* [Exercise prompt] For this listing, reproduce the line with "camera: 120 degrees right, 5 degrees down", the line with "blue battery [790,245,835,315]", and the lines between, exactly as they stand. Leave out pictures and all other lines.

* * *

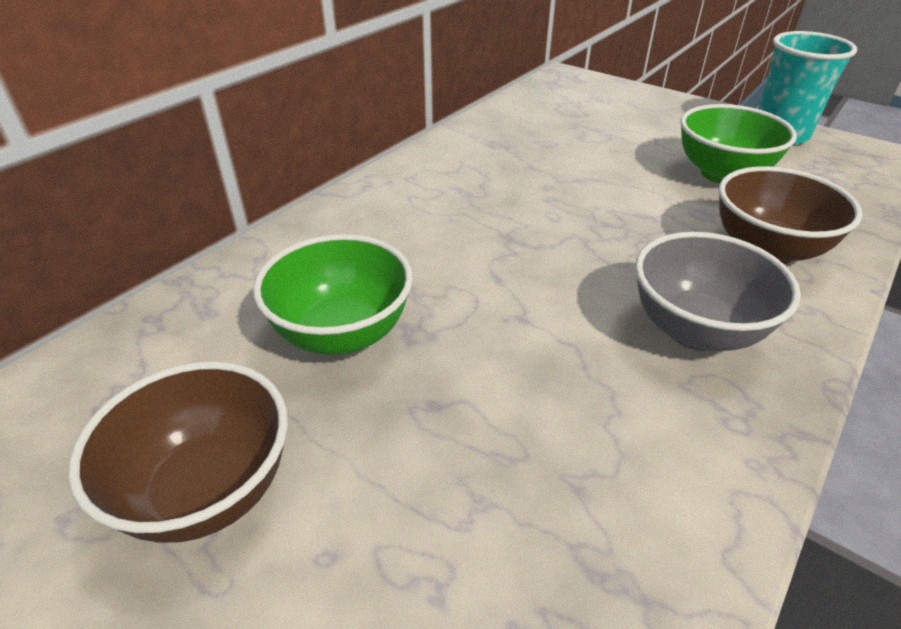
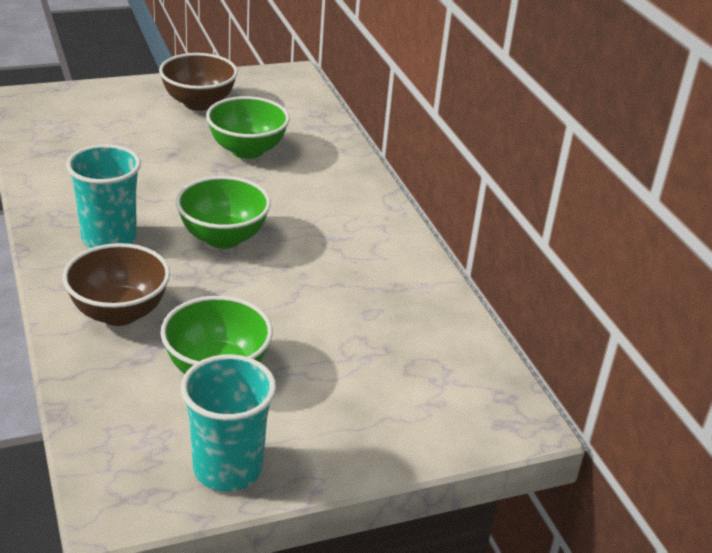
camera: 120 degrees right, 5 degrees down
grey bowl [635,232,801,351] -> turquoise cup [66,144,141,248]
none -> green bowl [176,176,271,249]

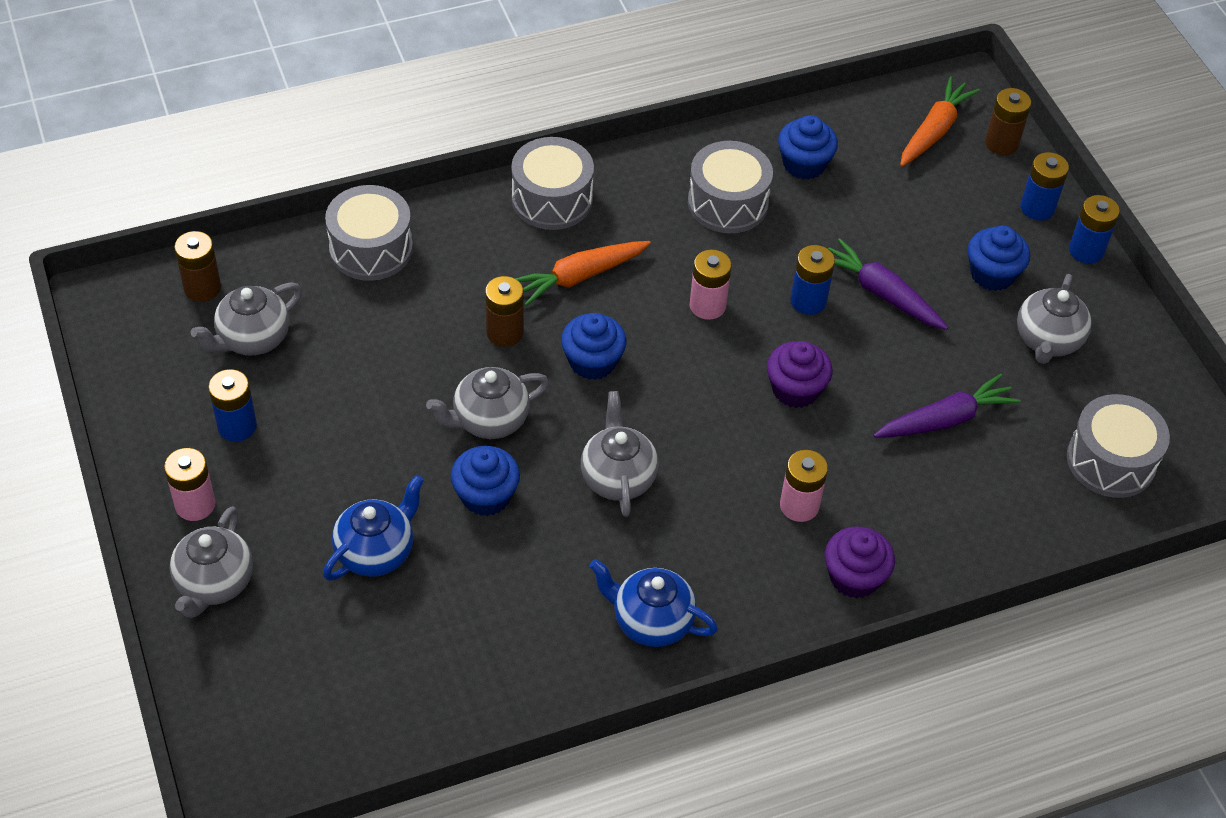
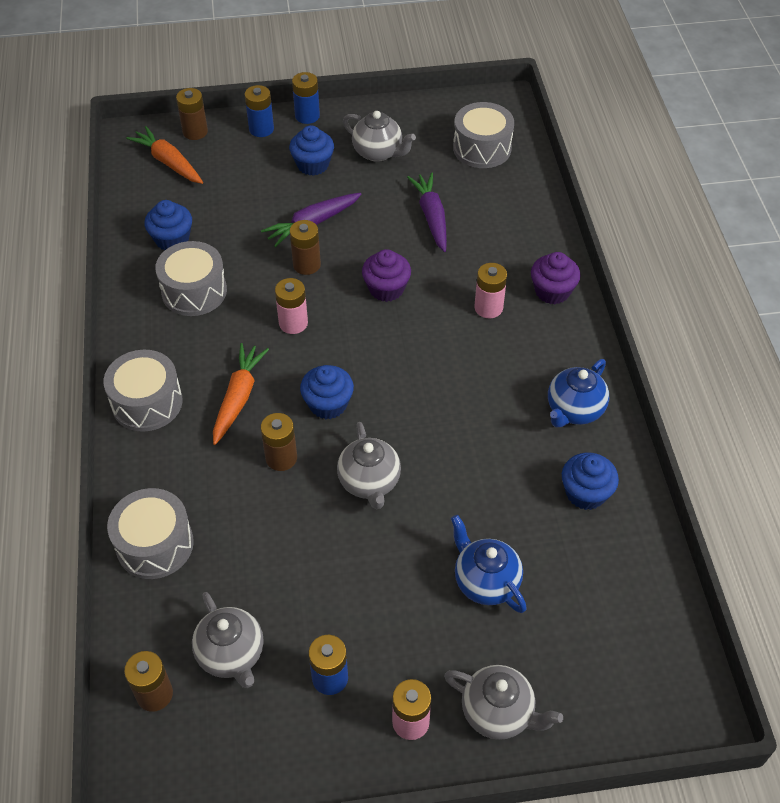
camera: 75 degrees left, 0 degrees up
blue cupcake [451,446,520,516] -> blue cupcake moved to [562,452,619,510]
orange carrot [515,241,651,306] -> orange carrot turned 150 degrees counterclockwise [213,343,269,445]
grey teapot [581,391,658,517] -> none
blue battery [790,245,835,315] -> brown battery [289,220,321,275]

* * *

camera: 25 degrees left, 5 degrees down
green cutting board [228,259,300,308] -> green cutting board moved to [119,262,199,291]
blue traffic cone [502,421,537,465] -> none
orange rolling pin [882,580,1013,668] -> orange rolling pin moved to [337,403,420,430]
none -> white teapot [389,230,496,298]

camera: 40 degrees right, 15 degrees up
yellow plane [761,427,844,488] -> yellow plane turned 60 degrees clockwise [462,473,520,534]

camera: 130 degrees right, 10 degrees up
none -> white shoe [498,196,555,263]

* * *

* [Output for this exercise]
camera: 120 degrees right, 5 degrees down
grey bowl [635,232,801,351] -> turquoise cup [66,144,141,248]
none -> green bowl [176,176,271,249]

camera: 75 degrees left, 0 degrees up
blue cupcake [451,446,520,516] -> blue cupcake moved to [562,452,619,510]
orange carrot [515,241,651,306] -> orange carrot turned 150 degrees counterclockwise [213,343,269,445]
grey teapot [581,391,658,517] -> none
blue battery [790,245,835,315] -> brown battery [289,220,321,275]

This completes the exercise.